Starting with the first line of the data that follows, transcribe every line verbatim until the line containing "The camera went 130" has been transcribed.

***** Records provided

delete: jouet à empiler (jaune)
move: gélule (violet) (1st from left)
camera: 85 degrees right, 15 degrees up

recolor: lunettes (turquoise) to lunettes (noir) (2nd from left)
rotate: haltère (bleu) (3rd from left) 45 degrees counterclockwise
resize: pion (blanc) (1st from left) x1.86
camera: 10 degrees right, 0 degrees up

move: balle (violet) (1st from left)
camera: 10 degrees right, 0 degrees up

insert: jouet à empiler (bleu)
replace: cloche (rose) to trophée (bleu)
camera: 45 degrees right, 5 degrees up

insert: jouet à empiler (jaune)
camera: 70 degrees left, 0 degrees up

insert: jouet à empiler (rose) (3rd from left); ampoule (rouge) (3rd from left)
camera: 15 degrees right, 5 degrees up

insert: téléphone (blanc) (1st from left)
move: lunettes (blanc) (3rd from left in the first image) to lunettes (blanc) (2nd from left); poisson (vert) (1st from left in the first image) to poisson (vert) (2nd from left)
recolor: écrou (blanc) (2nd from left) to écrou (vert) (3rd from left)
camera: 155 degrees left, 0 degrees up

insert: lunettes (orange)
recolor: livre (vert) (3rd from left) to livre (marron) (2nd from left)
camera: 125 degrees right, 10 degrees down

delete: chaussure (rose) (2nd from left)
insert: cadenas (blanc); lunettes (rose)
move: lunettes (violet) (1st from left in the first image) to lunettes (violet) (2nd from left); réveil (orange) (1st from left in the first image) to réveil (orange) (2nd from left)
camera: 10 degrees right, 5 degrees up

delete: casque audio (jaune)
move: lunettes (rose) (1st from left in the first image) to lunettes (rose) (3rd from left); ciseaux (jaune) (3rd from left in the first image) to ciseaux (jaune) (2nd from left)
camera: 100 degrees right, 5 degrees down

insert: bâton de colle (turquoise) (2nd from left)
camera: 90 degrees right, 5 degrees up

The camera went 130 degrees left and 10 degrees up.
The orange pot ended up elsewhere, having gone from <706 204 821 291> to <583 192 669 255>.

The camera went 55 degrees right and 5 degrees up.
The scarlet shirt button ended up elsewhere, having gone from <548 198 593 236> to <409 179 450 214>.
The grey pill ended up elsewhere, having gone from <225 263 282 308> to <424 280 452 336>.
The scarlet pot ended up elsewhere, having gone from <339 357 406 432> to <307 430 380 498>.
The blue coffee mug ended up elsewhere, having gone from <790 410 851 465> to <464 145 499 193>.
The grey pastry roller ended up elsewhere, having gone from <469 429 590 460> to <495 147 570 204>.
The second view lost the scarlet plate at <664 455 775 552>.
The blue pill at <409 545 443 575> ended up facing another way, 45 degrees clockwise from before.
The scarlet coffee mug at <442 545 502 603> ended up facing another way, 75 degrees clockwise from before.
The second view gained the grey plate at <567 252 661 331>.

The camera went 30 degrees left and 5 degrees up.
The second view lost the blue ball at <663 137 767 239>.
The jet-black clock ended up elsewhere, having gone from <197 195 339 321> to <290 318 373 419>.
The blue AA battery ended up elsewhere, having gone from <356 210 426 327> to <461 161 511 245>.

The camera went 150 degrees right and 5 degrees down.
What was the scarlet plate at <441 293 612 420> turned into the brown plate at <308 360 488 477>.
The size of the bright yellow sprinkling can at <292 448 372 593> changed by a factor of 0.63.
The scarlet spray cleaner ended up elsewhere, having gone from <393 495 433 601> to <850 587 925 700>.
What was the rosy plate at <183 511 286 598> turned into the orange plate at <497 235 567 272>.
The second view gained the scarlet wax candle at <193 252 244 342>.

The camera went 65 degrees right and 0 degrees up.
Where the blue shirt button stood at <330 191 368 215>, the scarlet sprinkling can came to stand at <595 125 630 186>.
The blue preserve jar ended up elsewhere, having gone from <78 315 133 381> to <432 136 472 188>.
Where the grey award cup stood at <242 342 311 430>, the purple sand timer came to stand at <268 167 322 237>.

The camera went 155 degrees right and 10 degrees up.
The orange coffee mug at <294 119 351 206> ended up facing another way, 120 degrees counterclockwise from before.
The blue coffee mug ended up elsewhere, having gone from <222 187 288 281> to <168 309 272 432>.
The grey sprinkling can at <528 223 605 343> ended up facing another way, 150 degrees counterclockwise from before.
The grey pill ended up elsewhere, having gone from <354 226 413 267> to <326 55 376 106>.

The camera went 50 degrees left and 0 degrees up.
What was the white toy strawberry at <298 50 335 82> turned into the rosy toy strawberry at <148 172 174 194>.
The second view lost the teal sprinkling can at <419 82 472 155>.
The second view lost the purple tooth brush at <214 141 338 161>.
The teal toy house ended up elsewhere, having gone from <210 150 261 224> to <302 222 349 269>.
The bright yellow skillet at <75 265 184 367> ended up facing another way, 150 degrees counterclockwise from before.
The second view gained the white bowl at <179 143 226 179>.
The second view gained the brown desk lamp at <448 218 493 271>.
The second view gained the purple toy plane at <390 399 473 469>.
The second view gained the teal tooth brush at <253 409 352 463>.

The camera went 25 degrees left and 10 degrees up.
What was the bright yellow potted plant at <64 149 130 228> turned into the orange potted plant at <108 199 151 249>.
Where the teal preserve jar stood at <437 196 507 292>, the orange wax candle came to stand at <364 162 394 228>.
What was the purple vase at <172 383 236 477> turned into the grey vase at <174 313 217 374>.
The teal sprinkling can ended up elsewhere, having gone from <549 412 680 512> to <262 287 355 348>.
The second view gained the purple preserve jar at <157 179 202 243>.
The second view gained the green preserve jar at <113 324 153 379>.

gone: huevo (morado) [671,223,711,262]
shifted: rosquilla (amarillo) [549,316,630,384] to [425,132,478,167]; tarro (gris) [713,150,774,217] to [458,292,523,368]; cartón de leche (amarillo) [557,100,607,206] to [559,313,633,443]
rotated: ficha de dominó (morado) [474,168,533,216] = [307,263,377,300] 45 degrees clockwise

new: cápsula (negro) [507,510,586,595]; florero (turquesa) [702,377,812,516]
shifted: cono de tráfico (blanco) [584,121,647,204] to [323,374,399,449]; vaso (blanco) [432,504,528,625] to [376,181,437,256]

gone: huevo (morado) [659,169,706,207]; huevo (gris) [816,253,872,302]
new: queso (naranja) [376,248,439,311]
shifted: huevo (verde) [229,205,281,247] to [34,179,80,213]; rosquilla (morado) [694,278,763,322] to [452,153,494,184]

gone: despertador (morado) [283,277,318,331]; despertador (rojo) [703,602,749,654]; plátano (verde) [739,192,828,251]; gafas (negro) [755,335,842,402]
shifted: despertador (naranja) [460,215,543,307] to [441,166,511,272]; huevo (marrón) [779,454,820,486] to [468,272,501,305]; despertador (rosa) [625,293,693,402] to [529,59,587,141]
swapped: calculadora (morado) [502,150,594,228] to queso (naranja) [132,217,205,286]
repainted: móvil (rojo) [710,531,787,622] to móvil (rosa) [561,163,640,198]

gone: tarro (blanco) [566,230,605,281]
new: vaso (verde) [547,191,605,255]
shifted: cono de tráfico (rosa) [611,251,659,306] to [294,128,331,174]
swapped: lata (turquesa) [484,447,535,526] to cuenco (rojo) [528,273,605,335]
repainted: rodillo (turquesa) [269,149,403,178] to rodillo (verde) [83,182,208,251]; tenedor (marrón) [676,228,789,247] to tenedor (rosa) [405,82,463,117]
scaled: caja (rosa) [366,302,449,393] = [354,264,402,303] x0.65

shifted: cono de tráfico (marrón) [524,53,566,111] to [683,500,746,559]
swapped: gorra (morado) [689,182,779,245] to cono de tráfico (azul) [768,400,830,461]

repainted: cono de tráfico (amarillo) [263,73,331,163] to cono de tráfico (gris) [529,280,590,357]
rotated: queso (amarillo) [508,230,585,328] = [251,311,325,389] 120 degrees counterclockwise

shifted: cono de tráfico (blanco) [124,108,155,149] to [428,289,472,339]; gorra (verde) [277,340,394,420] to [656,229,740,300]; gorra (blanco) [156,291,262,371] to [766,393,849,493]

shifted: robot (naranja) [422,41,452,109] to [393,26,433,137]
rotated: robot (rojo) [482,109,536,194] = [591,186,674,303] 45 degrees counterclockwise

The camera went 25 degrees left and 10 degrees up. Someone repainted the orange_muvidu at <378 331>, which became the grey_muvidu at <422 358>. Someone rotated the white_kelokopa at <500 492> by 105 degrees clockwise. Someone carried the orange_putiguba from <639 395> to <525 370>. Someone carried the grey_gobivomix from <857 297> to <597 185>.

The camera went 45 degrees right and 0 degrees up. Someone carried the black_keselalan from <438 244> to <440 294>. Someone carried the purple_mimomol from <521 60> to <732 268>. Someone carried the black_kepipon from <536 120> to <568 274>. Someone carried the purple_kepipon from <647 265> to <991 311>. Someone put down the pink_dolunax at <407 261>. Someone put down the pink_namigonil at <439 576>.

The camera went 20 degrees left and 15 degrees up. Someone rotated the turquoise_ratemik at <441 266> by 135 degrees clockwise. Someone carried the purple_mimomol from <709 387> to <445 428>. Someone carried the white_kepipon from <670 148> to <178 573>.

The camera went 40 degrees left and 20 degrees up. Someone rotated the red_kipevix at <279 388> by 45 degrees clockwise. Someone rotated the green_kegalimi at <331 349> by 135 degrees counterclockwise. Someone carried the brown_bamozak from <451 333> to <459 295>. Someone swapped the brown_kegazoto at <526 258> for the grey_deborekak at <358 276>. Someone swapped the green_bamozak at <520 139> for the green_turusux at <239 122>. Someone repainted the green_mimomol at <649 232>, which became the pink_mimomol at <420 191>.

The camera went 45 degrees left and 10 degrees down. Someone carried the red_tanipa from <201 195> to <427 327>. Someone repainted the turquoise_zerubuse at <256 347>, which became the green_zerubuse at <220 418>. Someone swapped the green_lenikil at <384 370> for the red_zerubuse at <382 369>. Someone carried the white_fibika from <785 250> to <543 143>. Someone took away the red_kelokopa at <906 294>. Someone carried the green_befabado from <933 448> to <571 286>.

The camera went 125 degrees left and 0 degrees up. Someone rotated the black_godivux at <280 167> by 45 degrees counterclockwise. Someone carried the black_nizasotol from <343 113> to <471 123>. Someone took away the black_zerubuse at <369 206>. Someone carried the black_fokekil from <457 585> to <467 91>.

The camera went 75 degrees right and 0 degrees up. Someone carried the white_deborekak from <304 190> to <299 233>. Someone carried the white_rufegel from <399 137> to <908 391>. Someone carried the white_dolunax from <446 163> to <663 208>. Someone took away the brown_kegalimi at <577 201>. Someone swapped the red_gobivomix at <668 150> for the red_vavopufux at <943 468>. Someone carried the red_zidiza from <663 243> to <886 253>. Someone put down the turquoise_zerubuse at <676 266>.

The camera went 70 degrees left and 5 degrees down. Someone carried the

**********

[Answer space]
delete: jouet à empiler (jaune)
move: gélule (violet) (1st from left)
camera: 85 degrees right, 15 degrees up

recolor: lunettes (turquoise) to lunettes (noir) (2nd from left)
rotate: haltère (bleu) (3rd from left) 45 degrees counterclockwise
resize: pion (blanc) (1st from left) x1.86
camera: 10 degrees right, 0 degrees up

move: balle (violet) (1st from left)
camera: 10 degrees right, 0 degrees up

insert: jouet à empiler (bleu)
replace: cloche (rose) to trophée (bleu)
camera: 45 degrees right, 5 degrees up

insert: jouet à empiler (jaune)
camera: 70 degrees left, 0 degrees up

insert: jouet à empiler (rose) (3rd from left); ampoule (rouge) (3rd from left)
camera: 15 degrees right, 5 degrees up

insert: téléphone (blanc) (1st from left)
move: lunettes (blanc) (3rd from left in the first image) to lunettes (blanc) (2nd from left); poisson (vert) (1st from left in the first image) to poisson (vert) (2nd from left)
recolor: écrou (blanc) (2nd from left) to écrou (vert) (3rd from left)
camera: 155 degrees left, 0 degrees up

insert: lunettes (orange)
recolor: livre (vert) (3rd from left) to livre (marron) (2nd from left)
camera: 125 degrees right, 10 degrees down

delete: chaussure (rose) (2nd from left)
insert: cadenas (blanc); lunettes (rose)
move: lunettes (violet) (1st from left in the first image) to lunettes (violet) (2nd from left); réveil (orange) (1st from left in the first image) to réveil (orange) (2nd from left)
camera: 10 degrees right, 5 degrees up

delete: casque audio (jaune)
move: lunettes (rose) (1st from left in the first image) to lunettes (rose) (3rd from left); ciseaux (jaune) (3rd from left in the first image) to ciseaux (jaune) (2nd from left)
camera: 100 degrees right, 5 degrees down

insert: bâton de colle (turquoise) (2nd from left)
camera: 90 degrees right, 5 degrees up

The camera went 130 degrees left and 10 degrees up.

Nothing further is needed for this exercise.